▶ WHAT TO PRODUCE
Render the part of the records below that opens with the line containing "in the image?" and closes with the line containing "No, woven straw basket at lower center is" as a Markdown table. Use the columns Number and Entry, number each line, and leave out blank lines.

▶ Visual spatial reasoning items

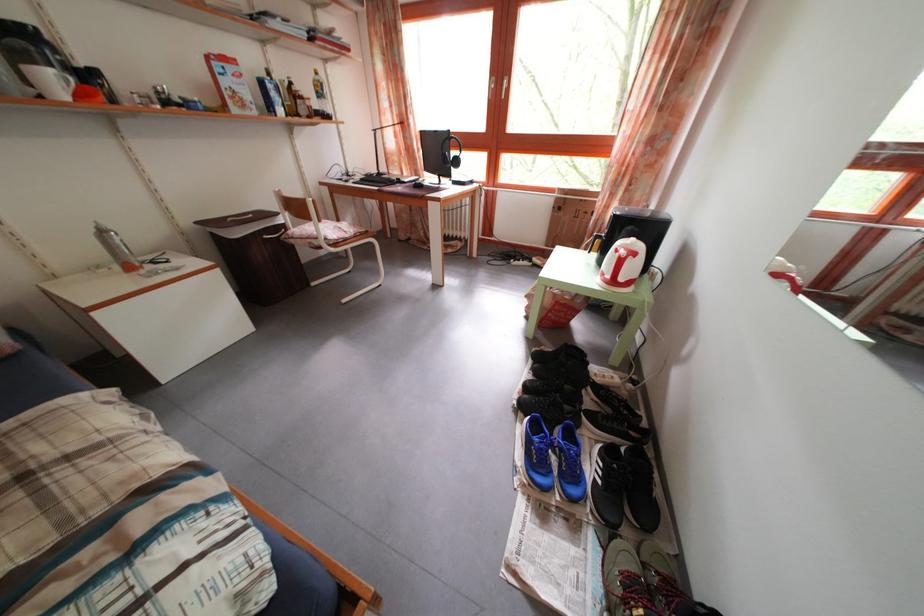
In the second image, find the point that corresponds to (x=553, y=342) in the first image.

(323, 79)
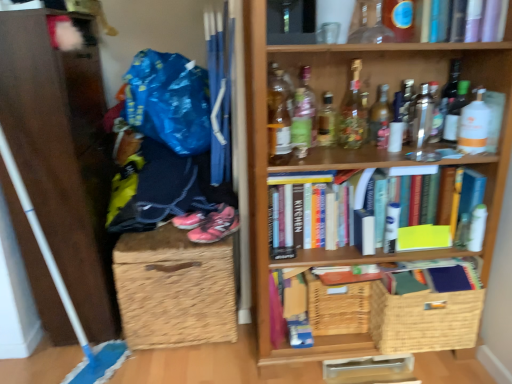
At what (x,y) coordinates should I click in order to perform the action: click on woven straw basket at lower center. Please return your answer as a coordinate pair (x, y). Looking at the image, I should click on (174, 289).

This screenshot has width=512, height=384. What do you see at coordinates (174, 289) in the screenshot?
I see `woven straw basket at lower center` at bounding box center [174, 289].

What do you see at coordinates (62, 154) in the screenshot? Image resolution: width=512 pixels, height=384 pixels. I see `brown wicker basket at lower left` at bounding box center [62, 154].

Where is `woven brown basket at lower right, the first basket from the right`? The width and height of the screenshot is (512, 384). woven brown basket at lower right, the first basket from the right is located at coordinates (424, 320).

From the picture: Considering the relative sizes of translucent glass bottle at center, the eighth bottle positioned from the right, and translucent plastic bottle at upper right, which is the eleventh bottle from left to right, in the image provided, is translucent glass bottle at center, the eighth bottle positioned from the right, thinner than translucent plastic bottle at upper right, which is the eleventh bottle from left to right,?

No, translucent glass bottle at center, the eighth bottle positioned from the right, is not thinner than translucent plastic bottle at upper right, which is the eleventh bottle from left to right.

Based on the photo, between translucent glass bottle at center, which is the fourth bottle from left to right, and translucent plastic bottle at upper right, which is the eleventh bottle from left to right, which one is positioned behind?

translucent glass bottle at center, which is the fourth bottle from left to right, is further away from the camera.

From a real-world perspective, who is located lower, translucent glass bottle at center, the eighth bottle positioned from the right, or translucent plastic bottle at upper right, which is the eleventh bottle from left to right?

From a 3D spatial view, translucent glass bottle at center, the eighth bottle positioned from the right, is below.

Is translucent glass bottle at center, which is the fourth bottle from left to right, inside or outside of translucent plastic bottle at upper right, positioned as the 1th bottle in right-to-left order?

translucent glass bottle at center, which is the fourth bottle from left to right, is spatially situated outside translucent plastic bottle at upper right, positioned as the 1th bottle in right-to-left order.

Is translucent glass bottle at upper center, marked as the eleventh bottle in a right-to-left arrangement, looking in the opposite direction of woven brown basket at lower right, the second basket when ordered from left to right?

No.

Can you confirm if translucent glass bottle at upper center, the first bottle from the left, is positioned to the left of woven brown basket at lower right, the second basket when ordered from left to right?

Yes, translucent glass bottle at upper center, the first bottle from the left, is to the left of woven brown basket at lower right, the second basket when ordered from left to right.

Is translucent glass bottle at upper center, the first bottle from the left, in front of or behind woven brown basket at lower right, the first basket from the right, in the image?

translucent glass bottle at upper center, the first bottle from the left, is in front of woven brown basket at lower right, the first basket from the right.

Is translucent glass bottle at upper center, the first bottle from the left, situated inside woven brown basket at lower right, the second basket when ordered from left to right, or outside?

translucent glass bottle at upper center, the first bottle from the left, is outside woven brown basket at lower right, the second basket when ordered from left to right.

Is woven straw basket at lower center not inside green glass bottle at upper center, the second bottle from the left?

Absolutely, woven straw basket at lower center is external to green glass bottle at upper center, the second bottle from the left.

Can you confirm if woven straw basket at lower center is bigger than green glass bottle at upper center, the second bottle from the left?

Correct, woven straw basket at lower center is larger in size than green glass bottle at upper center, the second bottle from the left.

Which object is positioned more to the left, woven straw basket at lower center or green glass bottle at upper center, the second bottle from the left?

A: woven straw basket at lower center.

Is green glass bottle at upper center, the 10th bottle from the right, at the back of woven straw basket at lower center?

No, woven straw basket at lower center is not facing the opposite direction of green glass bottle at upper center, the 10th bottle from the right.

Based on the photo, could wooden bookcase at upper right be considered to be inside woven straw basket at lower center?

No, wooden bookcase at upper right is not surrounded by woven straw basket at lower center.

Is woven straw basket at lower center facing away from wooden bookcase at upper right?

No, woven straw basket at lower center's orientation is not away from wooden bookcase at upper right.

I want to click on storage box directly beneath the wooden bookcase at upper right (from a real-world perspective), so click(174, 289).

Considering the relative sizes of green glass bottle at upper center, acting as the third bottle starting from the left, and translucent plastic bottle at upper right, which is the eleventh bottle from left to right, in the image provided, is green glass bottle at upper center, acting as the third bottle starting from the left, thinner than translucent plastic bottle at upper right, which is the eleventh bottle from left to right,?

Yes.

This screenshot has width=512, height=384. I want to click on bottle that is the 6th one when counting backward from the translucent plastic bottle at upper right, positioned as the 1th bottle in right-to-left order, so click(306, 103).

From the image's perspective, is green glass bottle at upper center, acting as the third bottle starting from the left, over translucent plastic bottle at upper right, which is the eleventh bottle from left to right?

Yes, from the image's perspective, green glass bottle at upper center, acting as the third bottle starting from the left, is above translucent plastic bottle at upper right, which is the eleventh bottle from left to right.

Would you say green glass bottle at upper center, acting as the third bottle starting from the left, is inside or outside translucent plastic bottle at upper right, positioned as the 1th bottle in right-to-left order?

green glass bottle at upper center, acting as the third bottle starting from the left, is spatially situated outside translucent plastic bottle at upper right, positioned as the 1th bottle in right-to-left order.

From the image's perspective, is wooden bookcase at upper right over translucent glass bottle at upper center, the first bottle from the left?

No.

What are the coordinates of `the 5th bottle counting from the left of the wooden bookcase at upper right` in the screenshot? It's located at (278, 118).

Can you confirm if wooden bookcase at upper right is bigger than translucent glass bottle at upper center, marked as the eleventh bottle in a right-to-left arrangement?

Yes, wooden bookcase at upper right is bigger than translucent glass bottle at upper center, marked as the eleventh bottle in a right-to-left arrangement.

Which point is more distant from viewer, (x=390, y=251) or (x=460, y=82)?

The point (x=390, y=251) is farther.

From the image's perspective, is hardcover books at center, acting as the second book starting from the top, located above clear glass bottle at upper right, which appears as the 10th bottle when viewed from the left?

No, from the image's perspective, hardcover books at center, acting as the second book starting from the top, is not on top of clear glass bottle at upper right, which appears as the 10th bottle when viewed from the left.

I want to click on bottle that is the 4th object above the translucent glass bottle at center, the eighth bottle positioned from the right (from a real-world perspective), so click(474, 125).

Identify the location of the 1st bottle positioned above the woven brown basket at lower right, the first basket from the right (from the image's perspective). This screenshot has height=384, width=512. (278, 118).

Consider the image. From the image, which object appears to be farther from clear glass bottle at upper center, placed as the 3th bottle when sorted from right to left, translucent glass bottle at center, which is the fourth bottle from left to right, or matte yellow notebook at lower right, acting as the third book starting from the top?

Among the two, matte yellow notebook at lower right, acting as the third book starting from the top, is located further to clear glass bottle at upper center, placed as the 3th bottle when sorted from right to left.

From the image, which object appears to be nearer to translucent glass bottle at upper center, placed as the eighth bottle when sorted from left to right, hardcover books at center, the 3th book positioned from the bottom, or cardboard box at center, the first book ordered from the bottom?

Based on the image, hardcover books at center, the 3th book positioned from the bottom, appears to be nearer to translucent glass bottle at upper center, placed as the eighth bottle when sorted from left to right.

Looking at the image, which one is located further to wooden bookcase at upper right, translucent plastic bottle at upper right, which is the eleventh bottle from left to right, or cardboard box at center, the first book ordered from the bottom?

Based on the image, translucent plastic bottle at upper right, which is the eleventh bottle from left to right, appears to be further to wooden bookcase at upper right.

Looking at the image, which one is located further to translucent plastic bottle at upper right, which is the eleventh bottle from left to right, green glass bottle at upper center, acting as the third bottle starting from the left, or hardcover book at upper center, which is counted as the 4th book, starting from the bottom?

The object further to translucent plastic bottle at upper right, which is the eleventh bottle from left to right, is green glass bottle at upper center, acting as the third bottle starting from the left.

Estimate the real-world distances between objects in this image. Which object is closer to green glass bottle at upper center, the 10th bottle from the right, woven brown basket at lower right, the first basket from the right, or translucent glass bottle at upper center, the fourth bottle viewed from the right?

Among the two, translucent glass bottle at upper center, the fourth bottle viewed from the right, is located nearer to green glass bottle at upper center, the 10th bottle from the right.

Which object lies nearer to the anchor point hardcover book at upper center, the 1th book in the top-to-bottom sequence, translucent glass bottle at upper center, the first bottle from the left, or clear glass bottle at upper right, positioned as the second bottle in right-to-left order?

The object closer to hardcover book at upper center, the 1th book in the top-to-bottom sequence, is clear glass bottle at upper right, positioned as the second bottle in right-to-left order.

Based on their spatial positions, is matte yellow notebook at lower right, positioned as the second book in bottom-to-top order, or woven wood basket at lower center, the second basket in the right-to-left sequence, further from wooden bookcase at upper right?

matte yellow notebook at lower right, positioned as the second book in bottom-to-top order, is positioned further to the anchor wooden bookcase at upper right.

Considering their positions, is translucent glass bottle at center, the eighth bottle positioned from the right, positioned closer to wooden bookcase at upper right than brown wicker basket at lower left?

The object closer to wooden bookcase at upper right is translucent glass bottle at center, the eighth bottle positioned from the right.

The image size is (512, 384). In order to click on footwear between brown wicker basket at lower left and woven wood basket at lower center, the 1th basket positioned from the left, in the horizontal direction in this screenshot , I will do `click(215, 226)`.

Find the location of a particular element. The width and height of the screenshot is (512, 384). bookcase between hardcover book at upper center, which is counted as the 4th book, starting from the bottom, and matte yellow notebook at lower right, acting as the third book starting from the top, from top to bottom is located at coordinates (362, 168).

Identify the location of basket between wooden bookcase at upper right and woven wood basket at lower center, the second basket in the right-to-left sequence, in the vertical direction. The width and height of the screenshot is (512, 384). (424, 320).

I want to click on bookcase that lies between translucent glass bottle at center, acting as the 5th bottle starting from the left, and hardcover books at center, the 3th book positioned from the bottom, from top to bottom, so click(x=362, y=168).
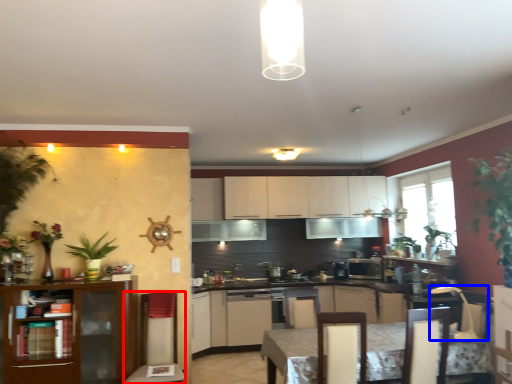
Question: Which object appears closest to the camera in this image, swivel chair (highlighted by a red box) or swivel chair (highlighted by a blue box)?

Choices:
 (A) swivel chair
 (B) swivel chair

Answer: (B)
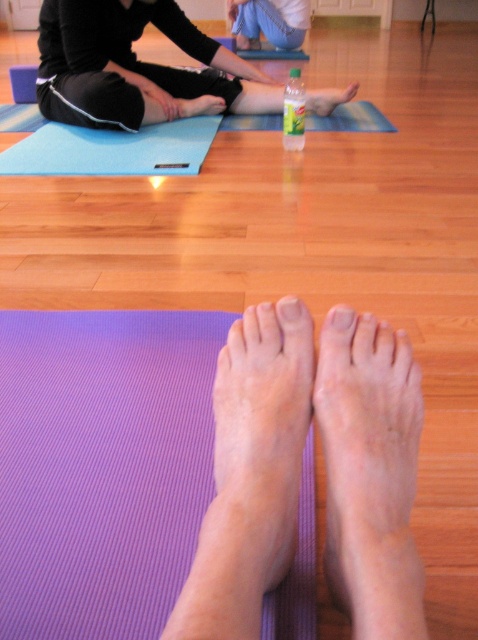
Question: Which object is farther from the camera taking this photo?

Choices:
 (A) blue textured yoga mat at upper center
 (B) smooth skin foot at center
 (C) dry skin feet at lower center
 (D) purple textured yoga mat at lower center

Answer: (B)

Question: Observing the image, what is the correct spatial positioning of purple textured yoga mat at lower center in reference to blue denim jeans at upper center?

Choices:
 (A) above
 (B) below

Answer: (B)

Question: Does black matte leggings at upper center have a greater width compared to pale skin toe at center?

Choices:
 (A) yes
 (B) no

Answer: (A)

Question: Which point is farther to the camera?

Choices:
 (A) purple textured yoga mat at lower center
 (B) pale skin toe at center
 (C) matte plastic toe at center
 (D) dry skin feet at lower center

Answer: (C)

Question: Is blue denim jeans at upper center thinner than pale skin toe at center?

Choices:
 (A) yes
 (B) no

Answer: (B)

Question: Considering the real-world distances, which object is closest to the blue textured yoga mat at upper center?

Choices:
 (A) dry skin feet at lower center
 (B) purple textured yoga mat at lower center
 (C) blue denim jeans at upper center
 (D) dry skin feet at center

Answer: (B)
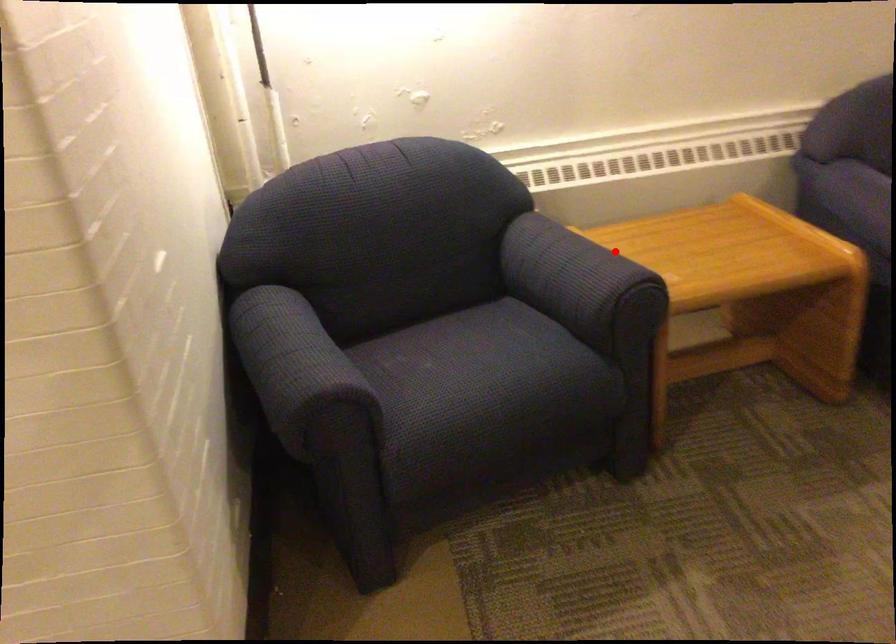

▶ CORRECT RESPONSE
| Number | Entry |
|---|---|
| 1 | Is translucent glass bottle at upper center, the first bottle from the left, in front of or behind woven brown basket at lower right, the first basket from the right, in the image? |
| 2 | translucent glass bottle at upper center, the first bottle from the left, is in front of woven brown basket at lower right, the first basket from the right. |
| 3 | Is translucent glass bottle at upper center, the first bottle from the left, situated inside woven brown basket at lower right, the second basket when ordered from left to right, or outside? |
| 4 | translucent glass bottle at upper center, the first bottle from the left, is outside woven brown basket at lower right, the second basket when ordered from left to right. |
| 5 | Is woven straw basket at lower center not inside green glass bottle at upper center, the second bottle from the left? |
| 6 | Absolutely, woven straw basket at lower center is external to green glass bottle at upper center, the second bottle from the left. |
| 7 | Can you confirm if woven straw basket at lower center is bigger than green glass bottle at upper center, the second bottle from the left? |
| 8 | Correct, woven straw basket at lower center is larger in size than green glass bottle at upper center, the second bottle from the left. |
| 9 | Which object is positioned more to the left, woven straw basket at lower center or green glass bottle at upper center, the second bottle from the left? |
| 10 | A: woven straw basket at lower center. |
| 11 | Is green glass bottle at upper center, the 10th bottle from the right, at the back of woven straw basket at lower center? |
| 12 | No, woven straw basket at lower center is not facing the opposite direction of green glass bottle at upper center, the 10th bottle from the right. |